TO DO: Pictures are to be dropped from the copy. Retype the listing exactly.

RECORDS SUPPLIED:

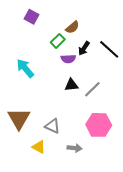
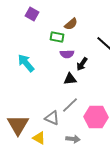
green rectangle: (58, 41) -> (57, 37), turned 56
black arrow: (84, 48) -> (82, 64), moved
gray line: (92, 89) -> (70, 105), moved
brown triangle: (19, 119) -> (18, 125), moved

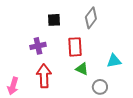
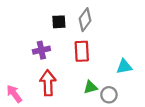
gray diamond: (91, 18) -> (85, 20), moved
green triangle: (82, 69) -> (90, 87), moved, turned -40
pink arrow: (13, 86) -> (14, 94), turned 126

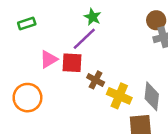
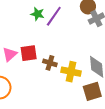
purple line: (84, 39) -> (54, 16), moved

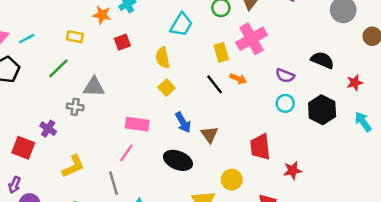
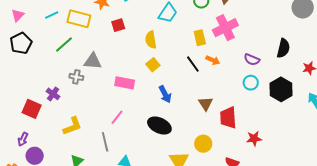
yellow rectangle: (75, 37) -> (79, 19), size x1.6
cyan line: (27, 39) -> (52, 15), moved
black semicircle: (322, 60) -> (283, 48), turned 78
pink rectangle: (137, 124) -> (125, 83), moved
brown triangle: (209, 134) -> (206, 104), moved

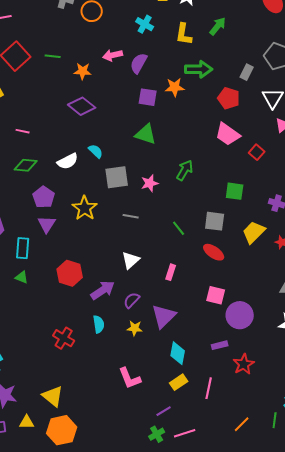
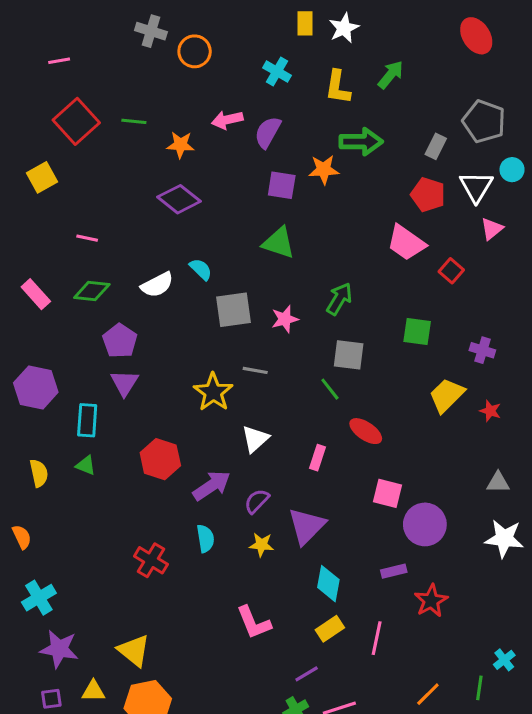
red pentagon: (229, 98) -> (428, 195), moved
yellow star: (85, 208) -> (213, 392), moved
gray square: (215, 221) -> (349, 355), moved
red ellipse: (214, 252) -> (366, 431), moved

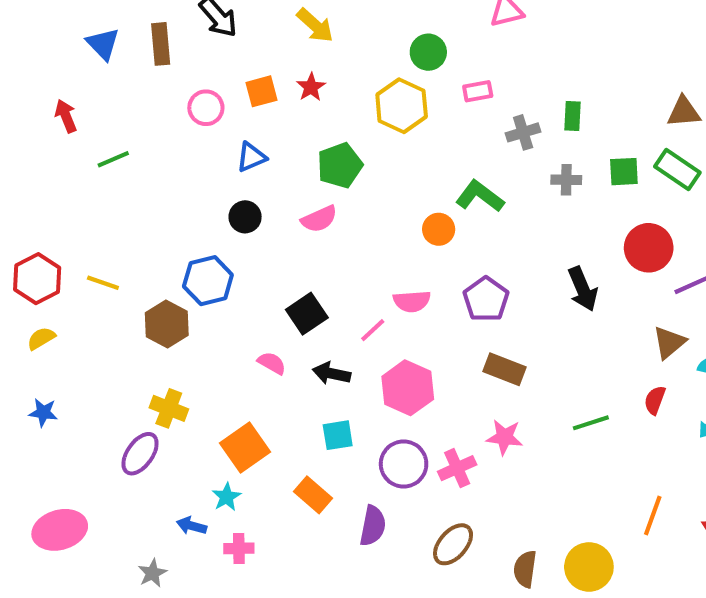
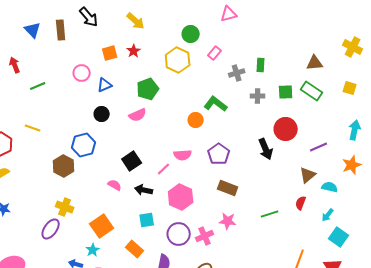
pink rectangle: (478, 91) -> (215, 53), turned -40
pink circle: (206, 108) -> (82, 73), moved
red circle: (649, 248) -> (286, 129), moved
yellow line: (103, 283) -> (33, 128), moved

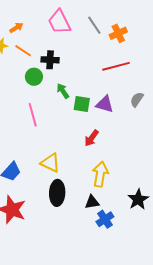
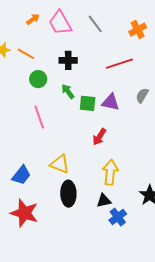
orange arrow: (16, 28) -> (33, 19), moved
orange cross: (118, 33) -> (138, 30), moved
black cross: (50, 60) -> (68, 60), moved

EXERCISE SOLUTION:
green rectangle: (58, 41) -> (57, 37), turned 56
black arrow: (84, 48) -> (82, 64), moved
gray line: (92, 89) -> (70, 105), moved
brown triangle: (19, 119) -> (18, 125), moved

gray diamond: (91, 18) -> (85, 20), moved
green triangle: (82, 69) -> (90, 87), moved, turned -40
pink arrow: (13, 86) -> (14, 94), turned 126

purple line: (84, 39) -> (54, 16), moved

yellow rectangle: (75, 37) -> (79, 19), size x1.6
cyan line: (27, 39) -> (52, 15), moved
black semicircle: (322, 60) -> (283, 48), turned 78
pink rectangle: (137, 124) -> (125, 83), moved
brown triangle: (209, 134) -> (206, 104), moved

red pentagon: (229, 98) -> (428, 195), moved
yellow star: (85, 208) -> (213, 392), moved
gray square: (215, 221) -> (349, 355), moved
red ellipse: (214, 252) -> (366, 431), moved

pink rectangle: (478, 91) -> (215, 53), turned -40
pink circle: (206, 108) -> (82, 73), moved
red circle: (649, 248) -> (286, 129), moved
yellow line: (103, 283) -> (33, 128), moved

orange arrow: (16, 28) -> (33, 19), moved
orange cross: (118, 33) -> (138, 30), moved
black cross: (50, 60) -> (68, 60), moved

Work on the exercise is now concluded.